Recorded data
* * * * *
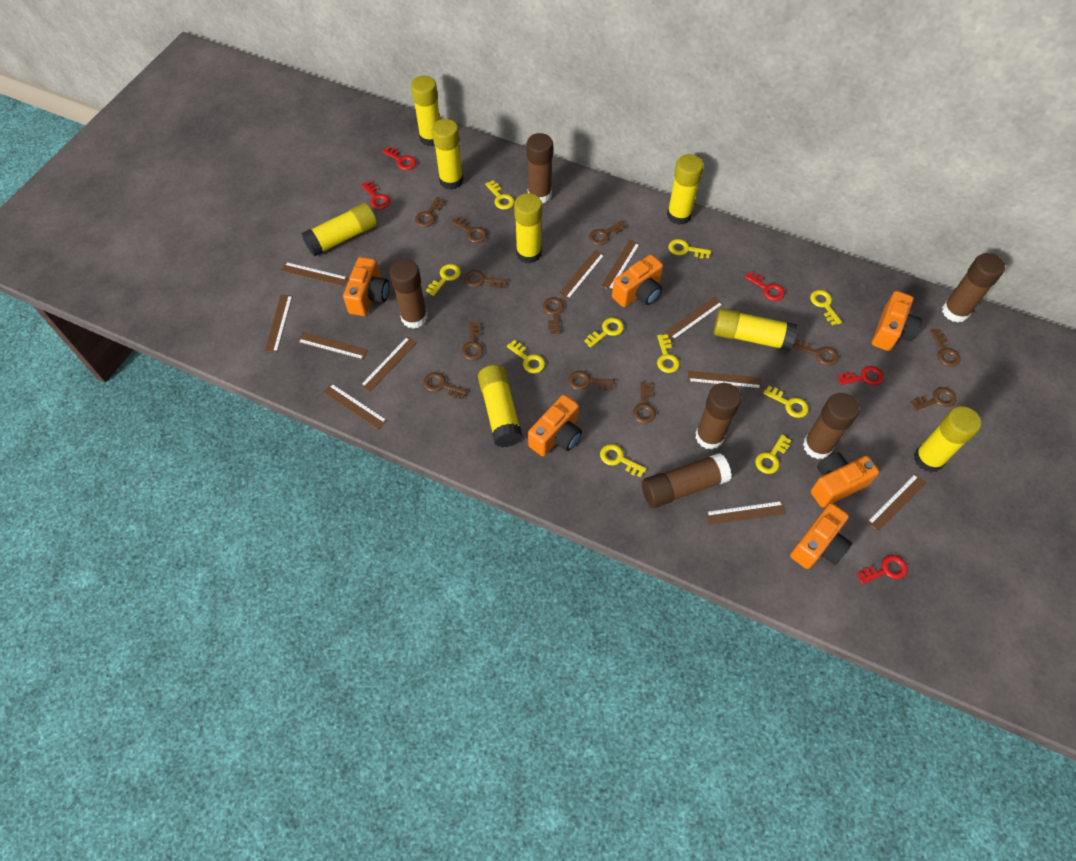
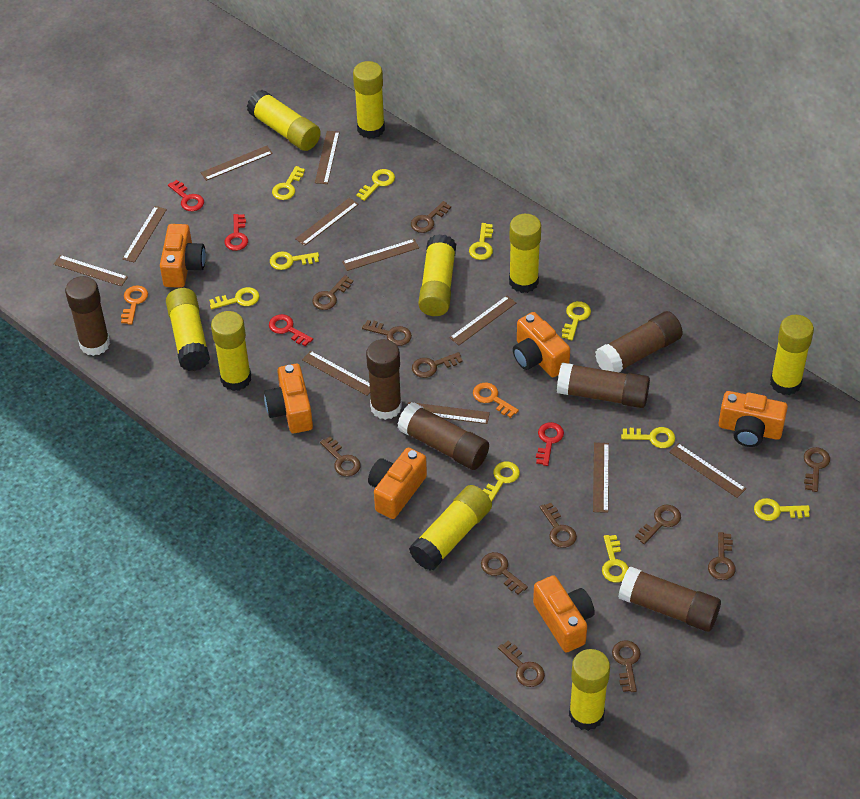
orange key: 0 -> 2
red key: 5 -> 4
yellow glue stick: 8 -> 9

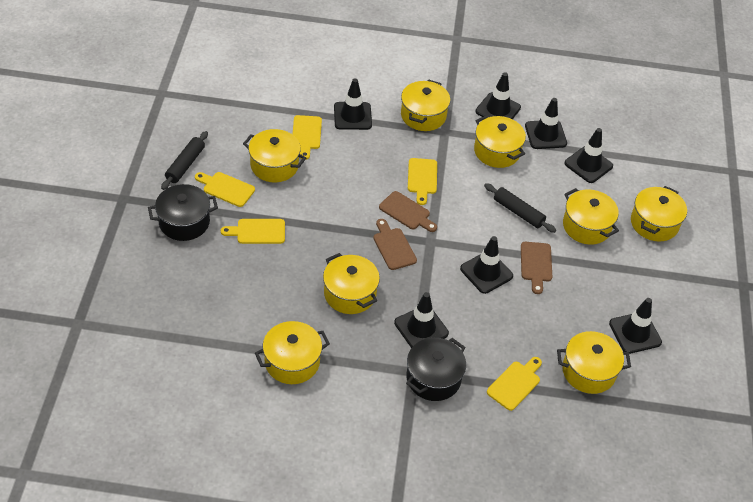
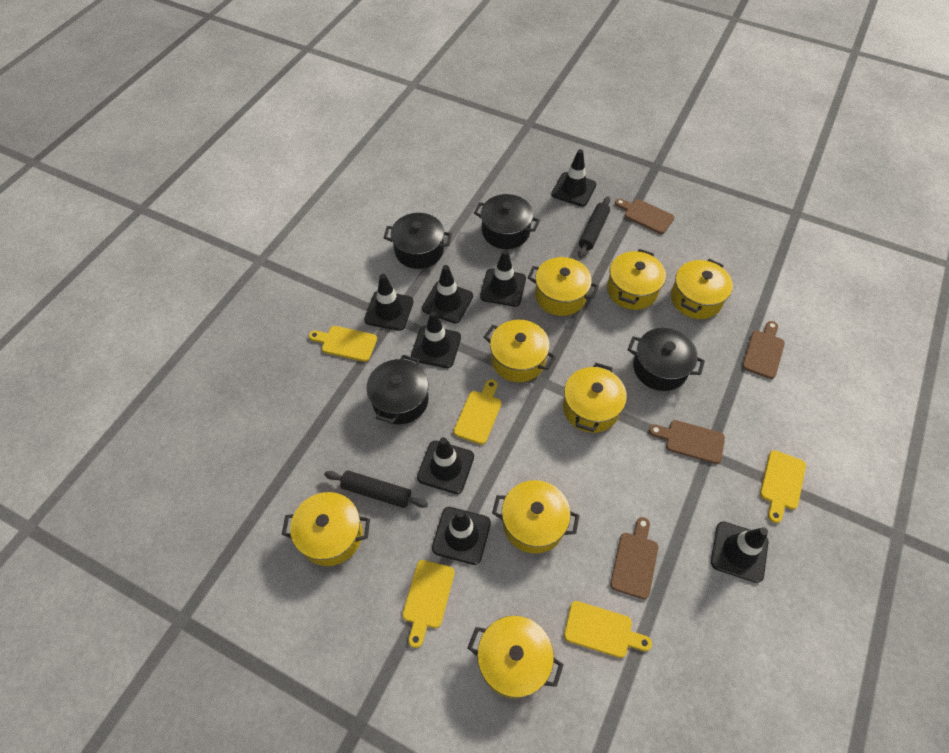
black pot: 2 -> 4
black traffic cone: 7 -> 8
brown cutting board: 3 -> 4

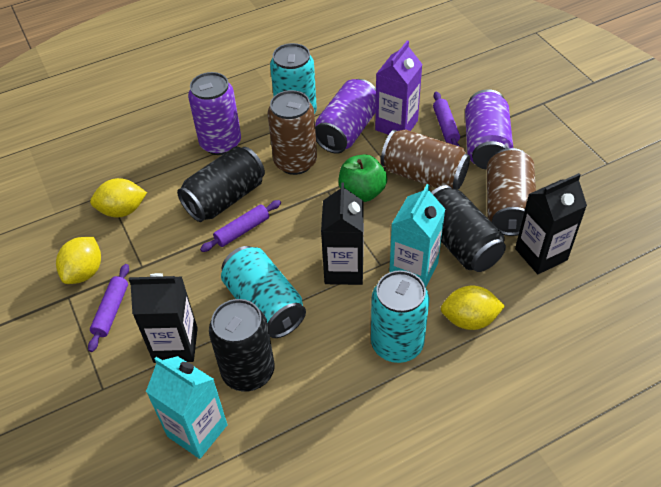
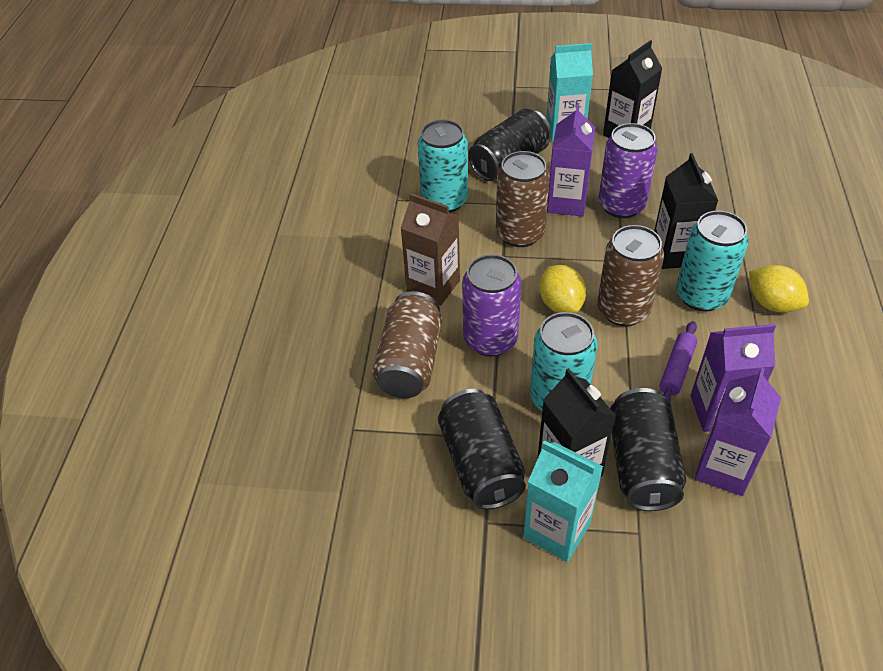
brown carton: 0 -> 1
green apple: 1 -> 0
purple can: 3 -> 2
purple carton: 1 -> 3
purple rolling pin: 3 -> 1
yellow lemon: 3 -> 2

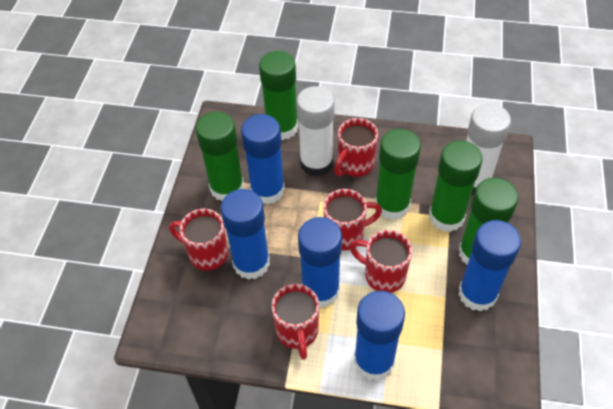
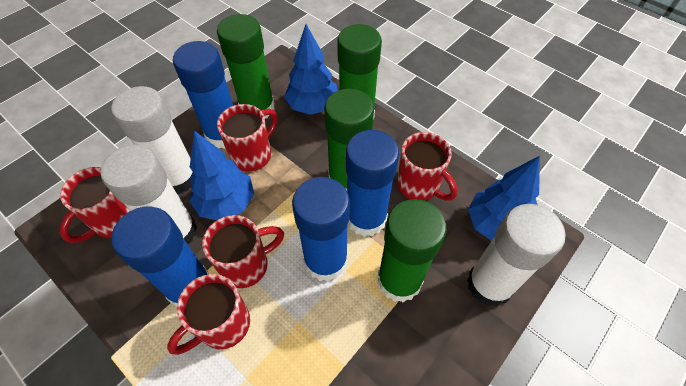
blue glue stick: 5 -> 4
blue tree: 0 -> 3
green glue stick: 5 -> 4
white glue stick: 2 -> 3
* * * * *
■ WORK REQUEST:
Copy out the preceding entries without a single change, leaving out the pictures.

■ ANSWER BELOW:
orange key: 0 -> 2
red key: 5 -> 4
yellow glue stick: 8 -> 9

black pot: 2 -> 4
black traffic cone: 7 -> 8
brown cutting board: 3 -> 4

brown carton: 0 -> 1
green apple: 1 -> 0
purple can: 3 -> 2
purple carton: 1 -> 3
purple rolling pin: 3 -> 1
yellow lemon: 3 -> 2

blue glue stick: 5 -> 4
blue tree: 0 -> 3
green glue stick: 5 -> 4
white glue stick: 2 -> 3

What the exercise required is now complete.